- _Dataset records_:

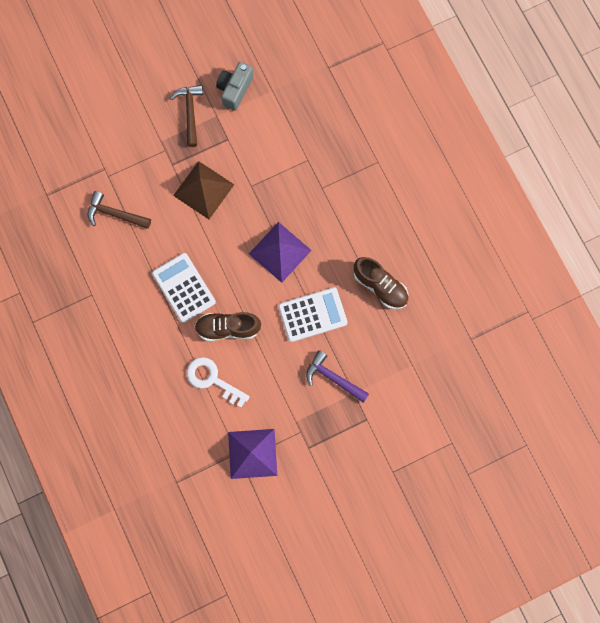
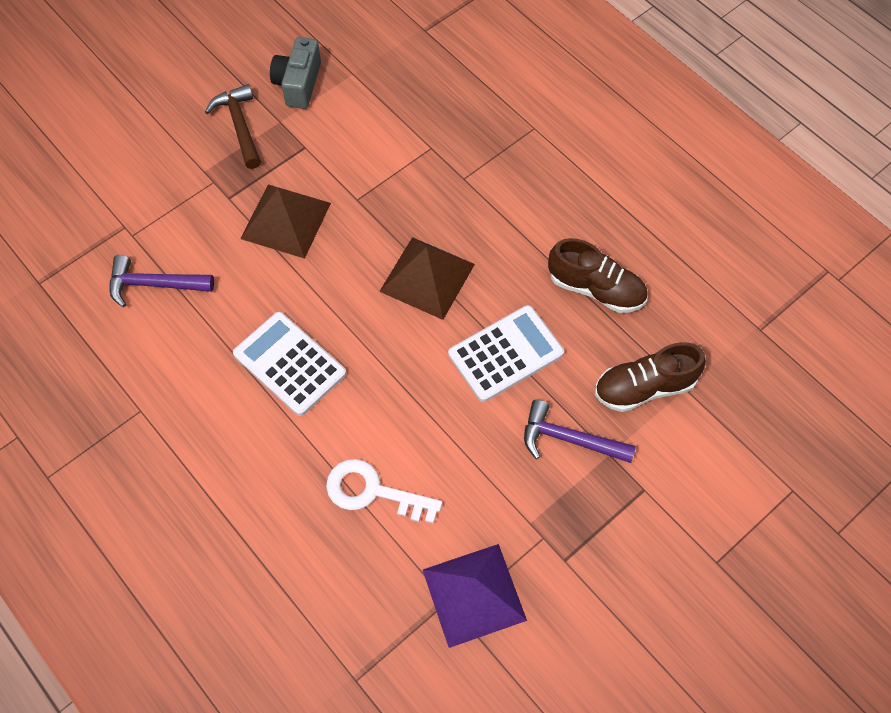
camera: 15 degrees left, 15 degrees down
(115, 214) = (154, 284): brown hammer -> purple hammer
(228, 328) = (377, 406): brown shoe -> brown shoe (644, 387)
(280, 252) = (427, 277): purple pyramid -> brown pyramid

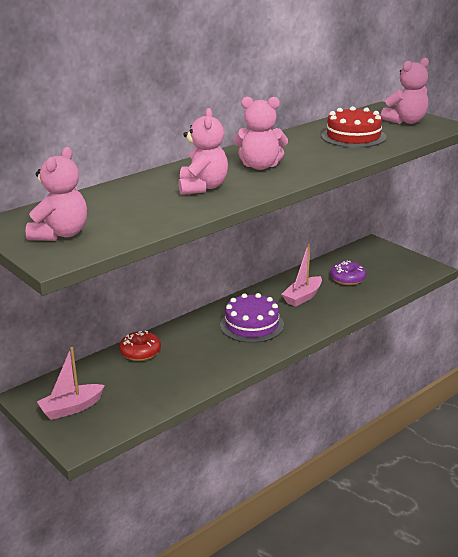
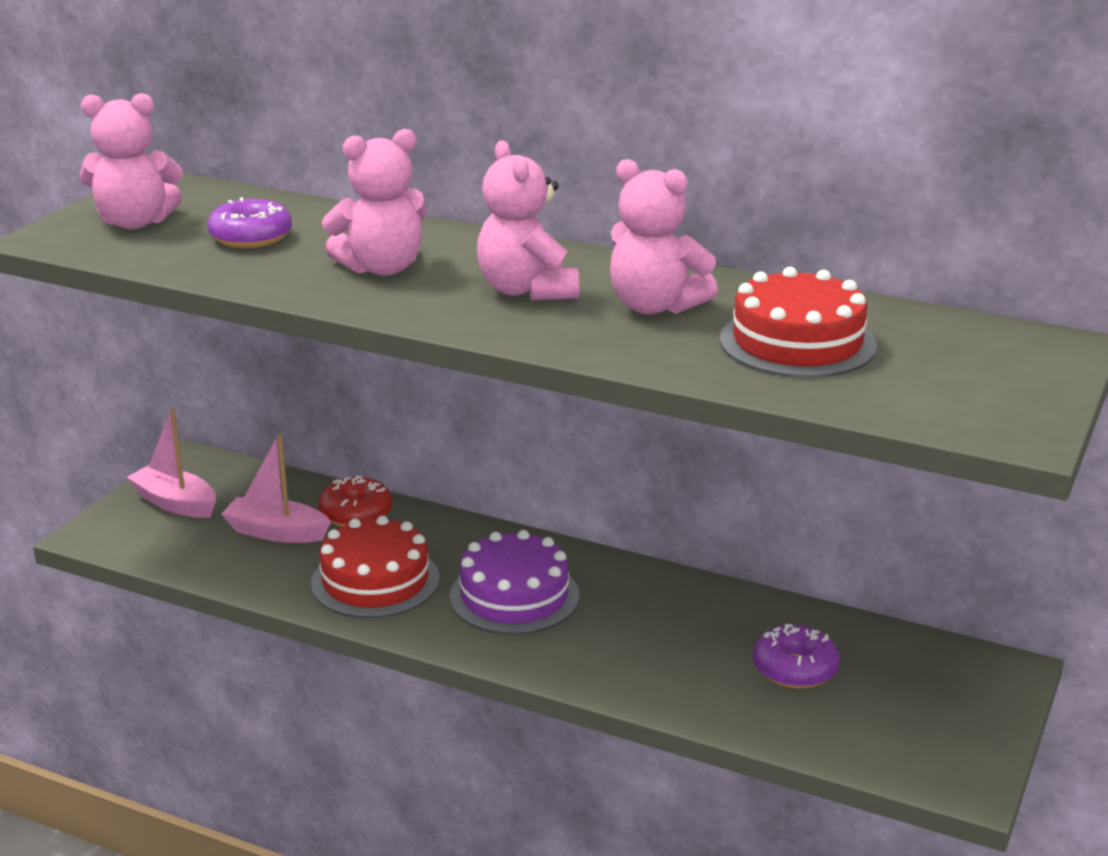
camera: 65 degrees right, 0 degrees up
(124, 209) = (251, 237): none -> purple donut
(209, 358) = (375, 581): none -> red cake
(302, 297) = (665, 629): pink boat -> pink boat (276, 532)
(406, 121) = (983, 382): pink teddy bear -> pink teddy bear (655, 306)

- _Exercise brief_: Without the pictures, write out the listing exactly as it appears above.

- _Answer to this task_:
camera: 15 degrees left, 15 degrees down
(115, 214) = (154, 284): brown hammer -> purple hammer
(228, 328) = (377, 406): brown shoe -> brown shoe (644, 387)
(280, 252) = (427, 277): purple pyramid -> brown pyramid

camera: 65 degrees right, 0 degrees up
(124, 209) = (251, 237): none -> purple donut
(209, 358) = (375, 581): none -> red cake
(302, 297) = (665, 629): pink boat -> pink boat (276, 532)
(406, 121) = (983, 382): pink teddy bear -> pink teddy bear (655, 306)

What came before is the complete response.